## PROBLEM STATEMENT:
The expected answer is the set of lines in the data below between the line holding "J1 pin 2: VSS -> VDD" and the line holding "Q5: PNP BC557", inclusive, written out exactly.

## Revision tracking records:
********

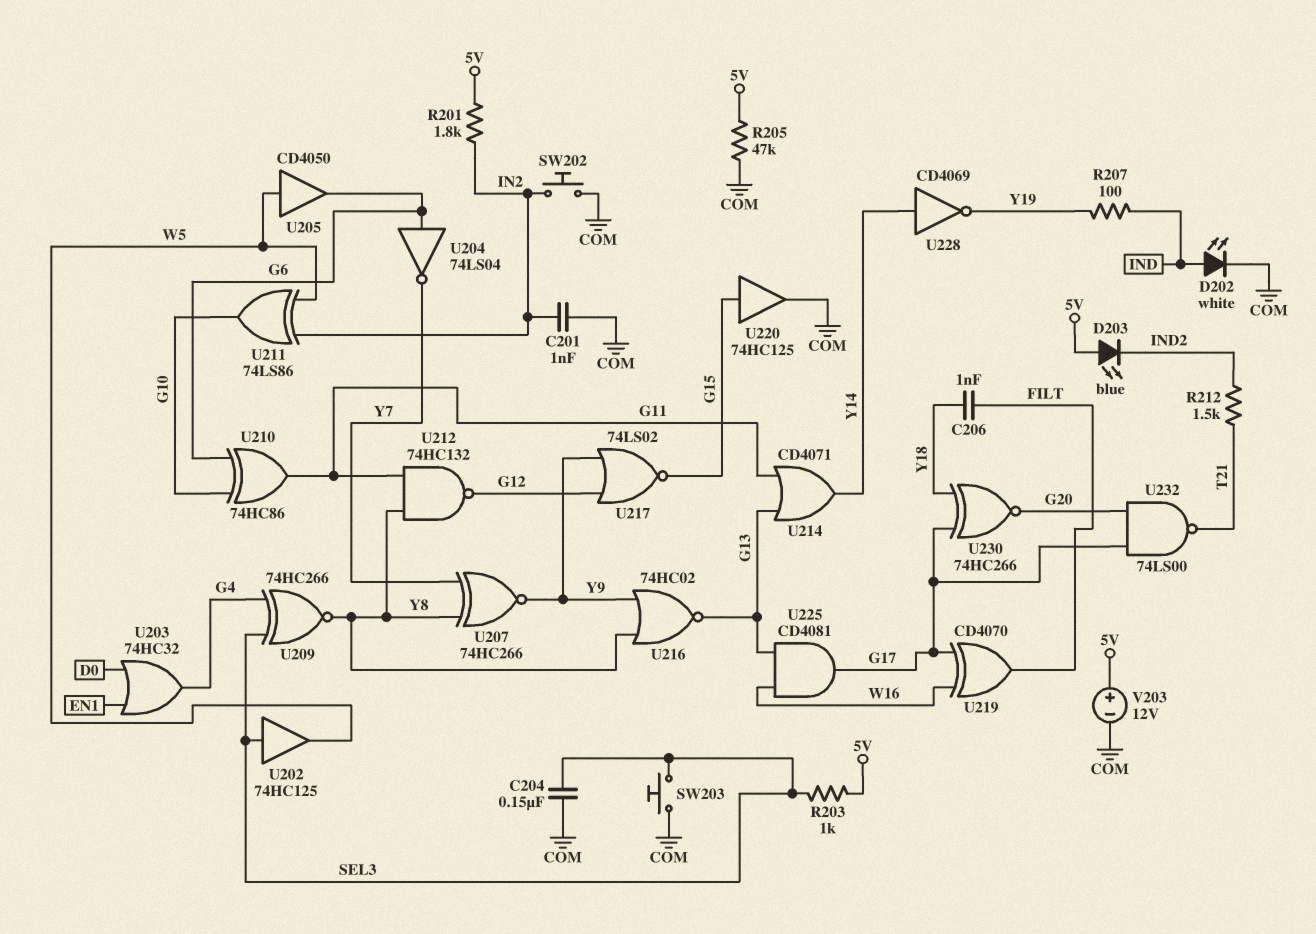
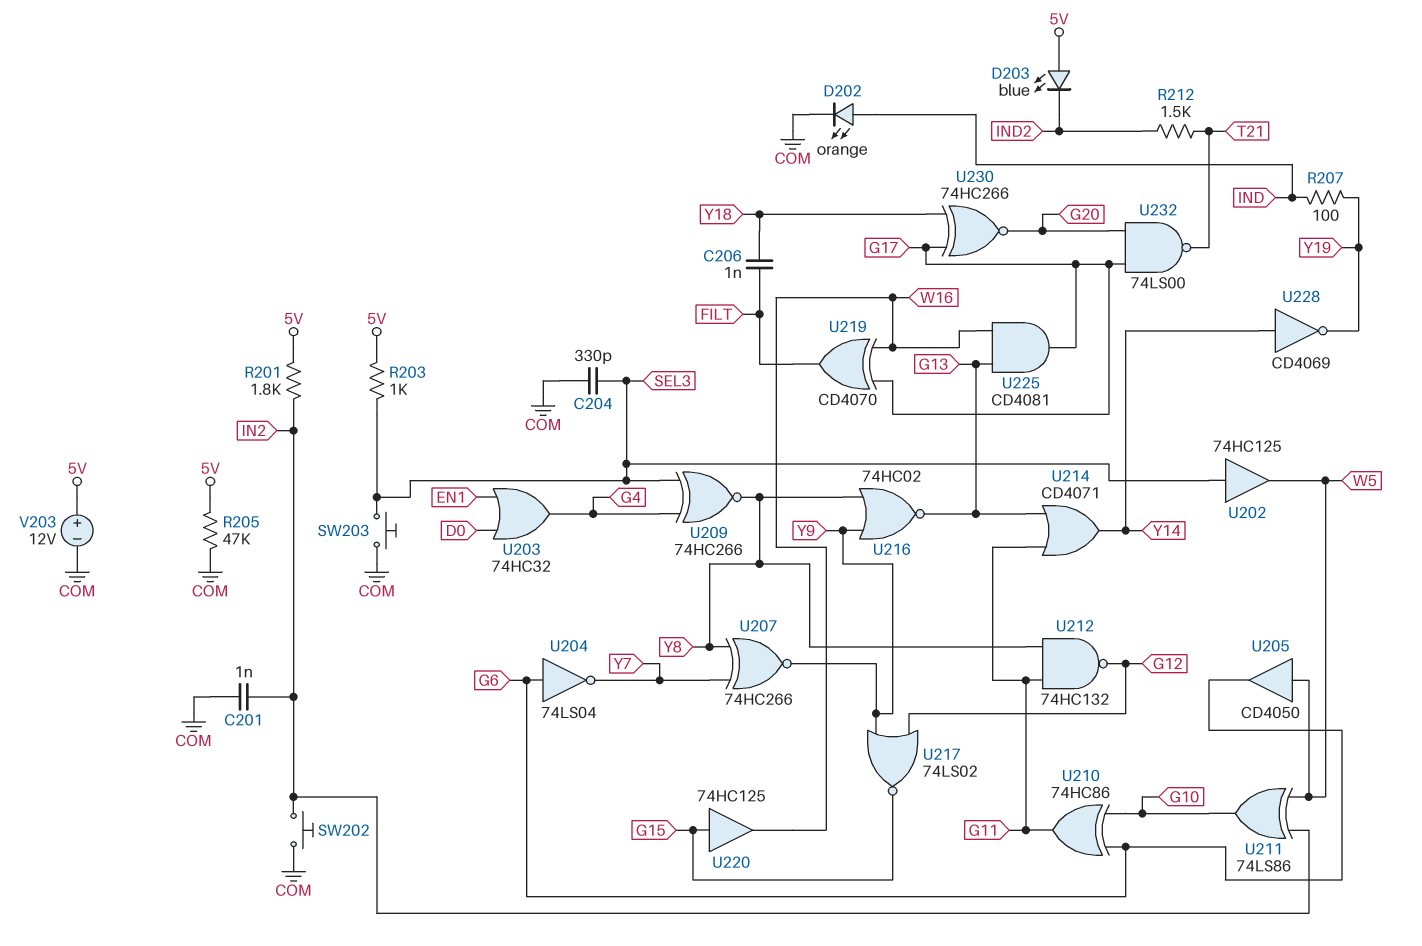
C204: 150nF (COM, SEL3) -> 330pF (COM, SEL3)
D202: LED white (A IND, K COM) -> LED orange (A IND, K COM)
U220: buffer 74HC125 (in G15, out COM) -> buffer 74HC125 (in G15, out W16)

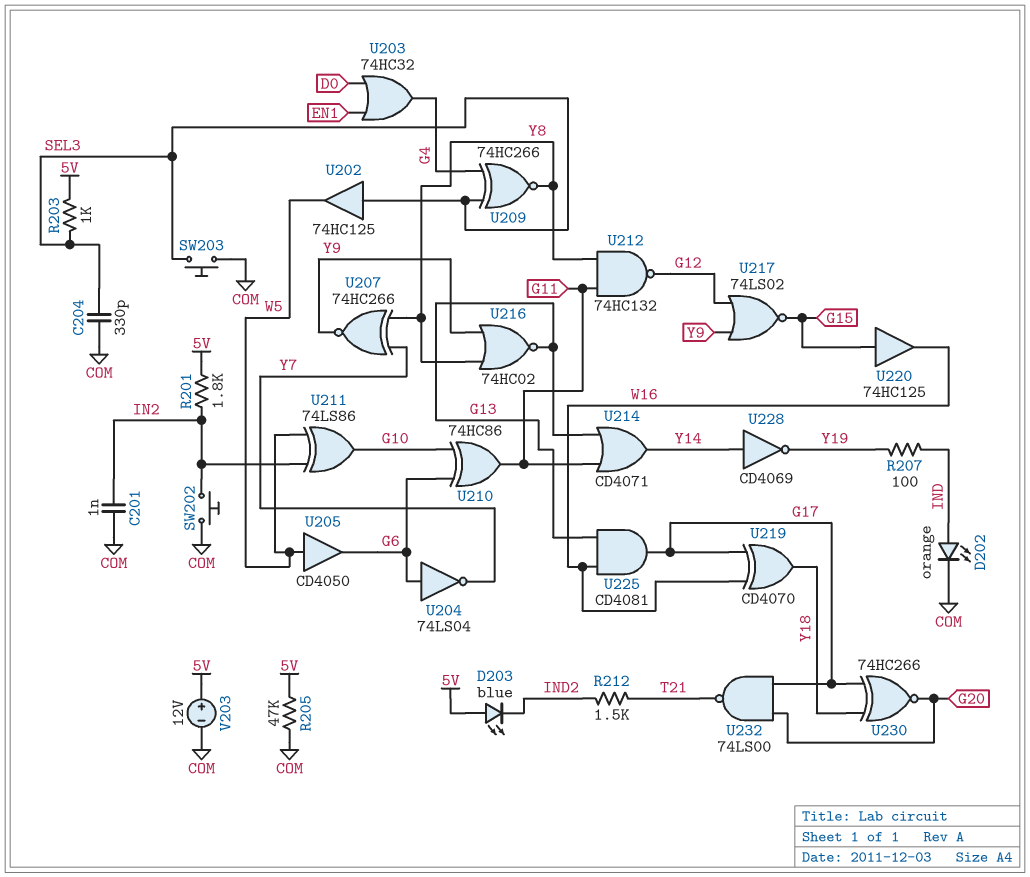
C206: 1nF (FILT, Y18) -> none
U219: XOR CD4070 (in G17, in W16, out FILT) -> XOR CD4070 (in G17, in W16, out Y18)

********

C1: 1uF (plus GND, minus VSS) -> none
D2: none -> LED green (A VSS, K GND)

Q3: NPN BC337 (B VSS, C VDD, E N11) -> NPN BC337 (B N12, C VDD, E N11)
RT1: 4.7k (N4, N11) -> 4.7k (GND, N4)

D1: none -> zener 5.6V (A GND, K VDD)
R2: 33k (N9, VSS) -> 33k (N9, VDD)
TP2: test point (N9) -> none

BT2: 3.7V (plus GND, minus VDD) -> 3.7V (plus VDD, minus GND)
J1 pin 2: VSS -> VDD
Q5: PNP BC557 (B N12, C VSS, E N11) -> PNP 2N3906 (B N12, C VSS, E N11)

********

## ANSWER TO THIS PROBLEM:
J1 pin 2: VSS -> VDD
Q5: PNP BC557 (B N12, C VSS, E N11) -> PNP 2N3906 (B N12, C VSS, E N11)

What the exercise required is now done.